▶ [Task brief] Each line below must be transcribed exactly, and no picture may appear in the transcription.

▶ [Supplied data]
==========
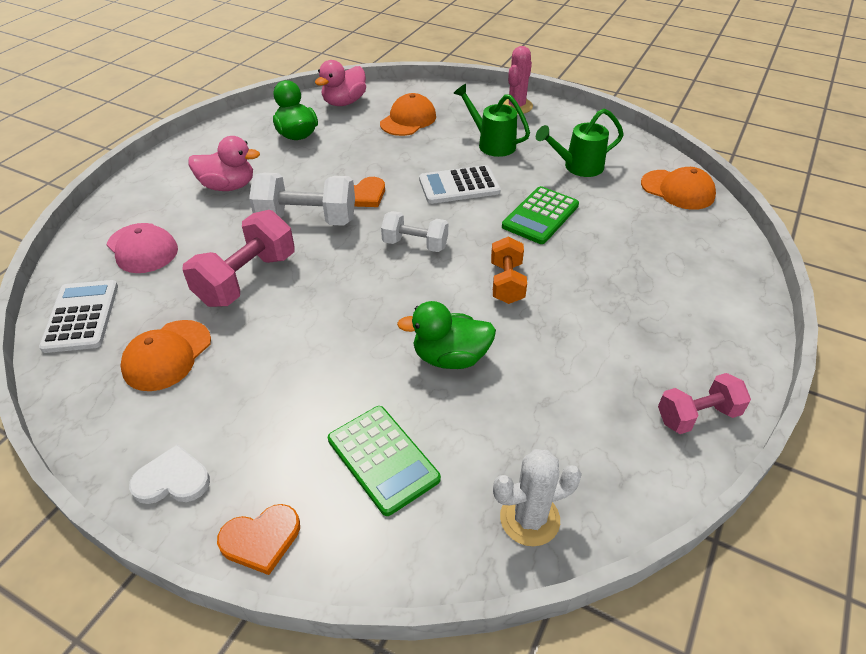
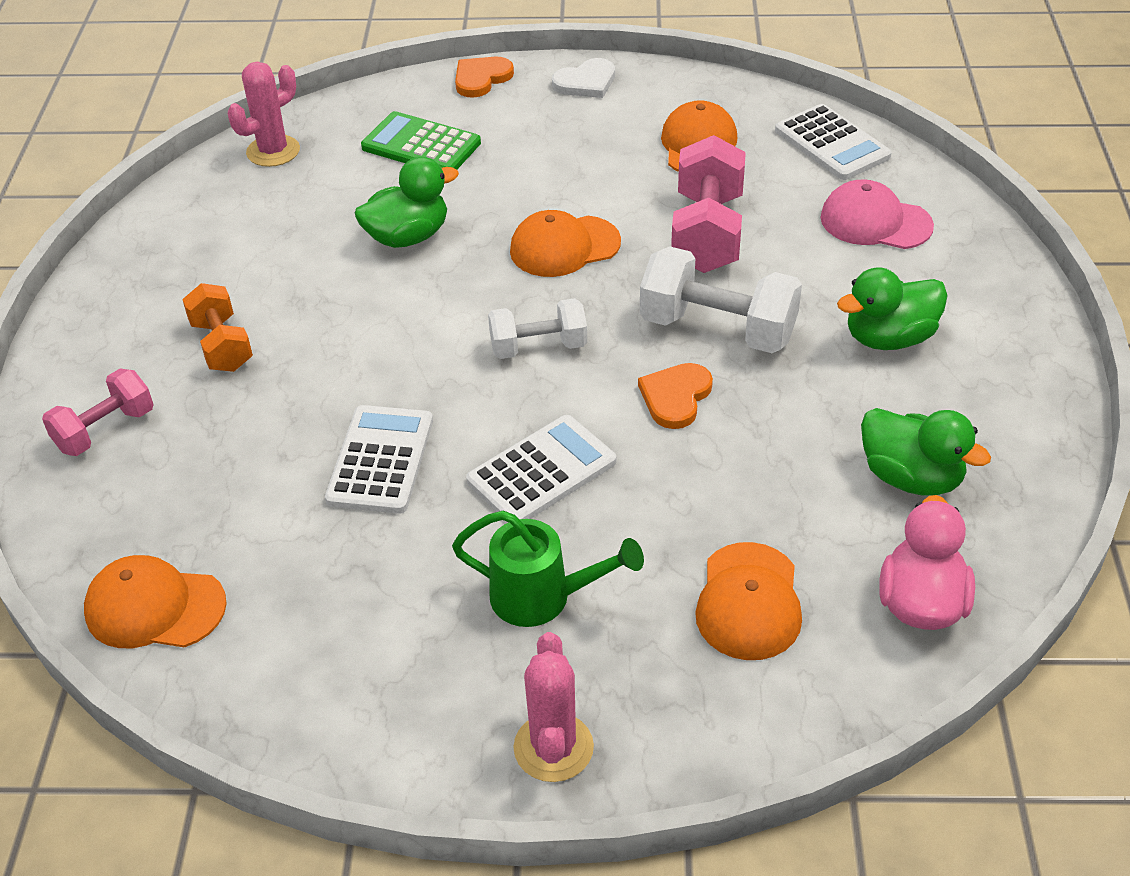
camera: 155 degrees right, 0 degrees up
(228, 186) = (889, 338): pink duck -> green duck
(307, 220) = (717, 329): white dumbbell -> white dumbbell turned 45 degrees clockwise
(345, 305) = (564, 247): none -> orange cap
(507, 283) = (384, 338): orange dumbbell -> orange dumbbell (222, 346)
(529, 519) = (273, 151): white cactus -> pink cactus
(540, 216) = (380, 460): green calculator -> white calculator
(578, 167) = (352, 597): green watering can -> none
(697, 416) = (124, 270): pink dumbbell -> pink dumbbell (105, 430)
==========
▶ [Task solution]
camera: 155 degrees right, 0 degrees up
(228, 186) = (889, 338): pink duck -> green duck
(307, 220) = (717, 329): white dumbbell -> white dumbbell turned 45 degrees clockwise
(345, 305) = (564, 247): none -> orange cap
(507, 283) = (384, 338): orange dumbbell -> orange dumbbell (222, 346)
(529, 519) = (273, 151): white cactus -> pink cactus
(540, 216) = (380, 460): green calculator -> white calculator
(578, 167) = (352, 597): green watering can -> none
(697, 416) = (124, 270): pink dumbbell -> pink dumbbell (105, 430)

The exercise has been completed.